** Description of the task **
Answer with the exact lines of the following material from the one containing "camera: 40 degrees left, 5 degrees up" through the one containing "white fish [451,208,527,274]", both end lines included.

** Supplied records **
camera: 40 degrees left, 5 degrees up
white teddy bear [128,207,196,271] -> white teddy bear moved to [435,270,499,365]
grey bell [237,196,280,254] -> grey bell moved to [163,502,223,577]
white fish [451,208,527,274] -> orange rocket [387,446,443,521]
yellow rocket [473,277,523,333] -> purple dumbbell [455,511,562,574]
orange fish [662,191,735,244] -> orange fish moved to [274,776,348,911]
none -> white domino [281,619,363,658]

* * *

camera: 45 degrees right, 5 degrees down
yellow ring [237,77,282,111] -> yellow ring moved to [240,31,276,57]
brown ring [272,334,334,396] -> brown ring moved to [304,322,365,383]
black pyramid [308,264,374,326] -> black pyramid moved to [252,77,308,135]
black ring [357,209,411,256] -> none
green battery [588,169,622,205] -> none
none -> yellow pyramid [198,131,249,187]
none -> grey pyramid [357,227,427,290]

* * *

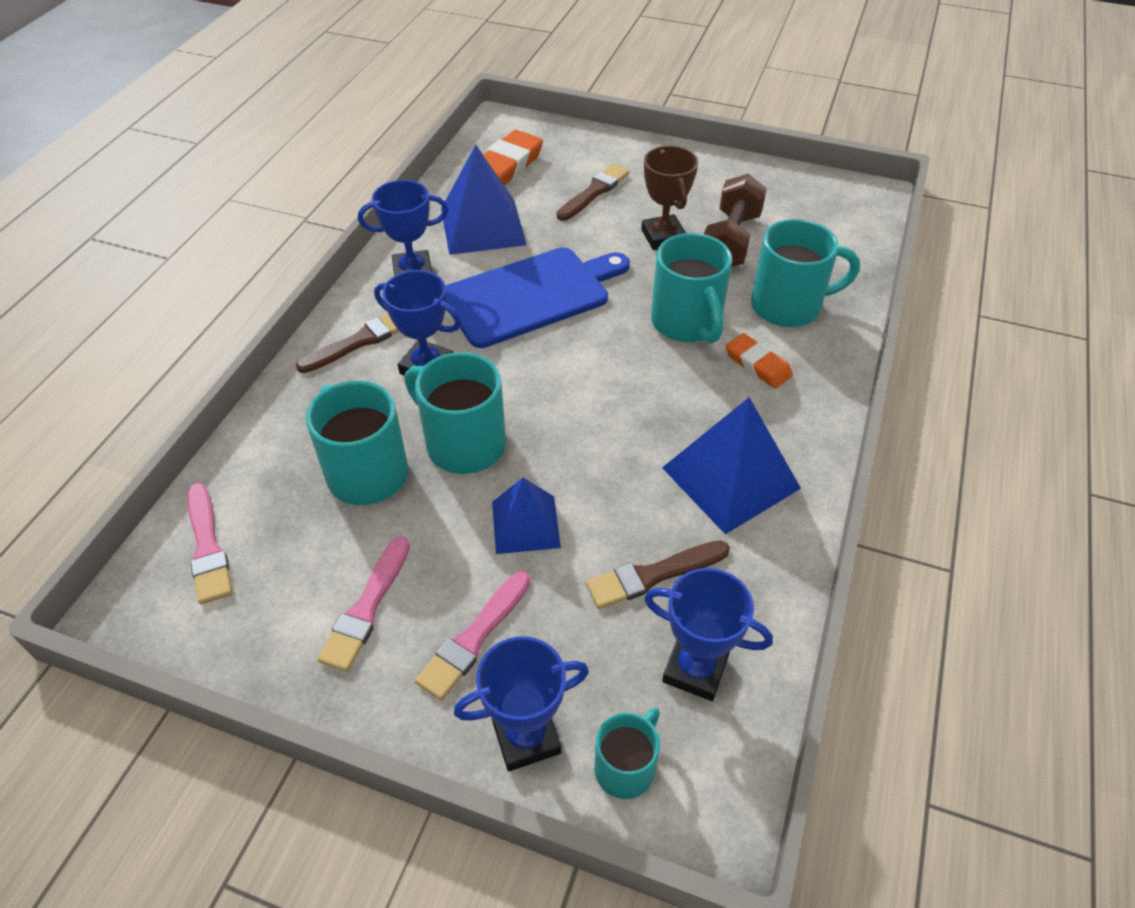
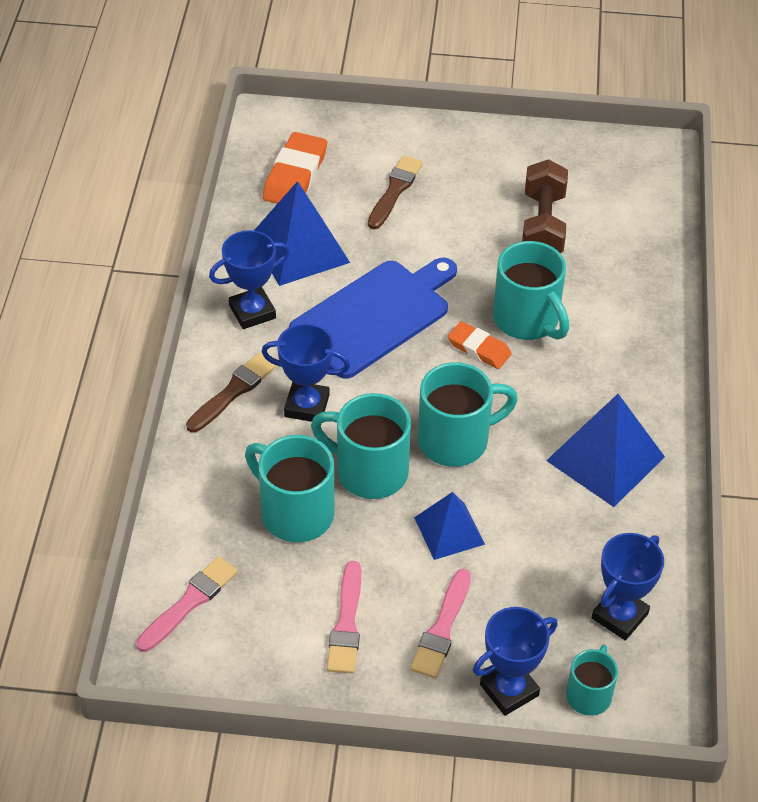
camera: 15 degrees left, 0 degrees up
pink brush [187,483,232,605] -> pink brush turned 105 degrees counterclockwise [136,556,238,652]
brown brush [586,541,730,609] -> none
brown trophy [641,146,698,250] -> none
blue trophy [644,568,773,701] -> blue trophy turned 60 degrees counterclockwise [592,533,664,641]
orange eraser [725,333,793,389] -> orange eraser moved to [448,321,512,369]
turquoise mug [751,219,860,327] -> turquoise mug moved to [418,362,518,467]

** Reply **
camera: 40 degrees left, 5 degrees up
white teddy bear [128,207,196,271] -> white teddy bear moved to [435,270,499,365]
grey bell [237,196,280,254] -> grey bell moved to [163,502,223,577]
white fish [451,208,527,274] -> orange rocket [387,446,443,521]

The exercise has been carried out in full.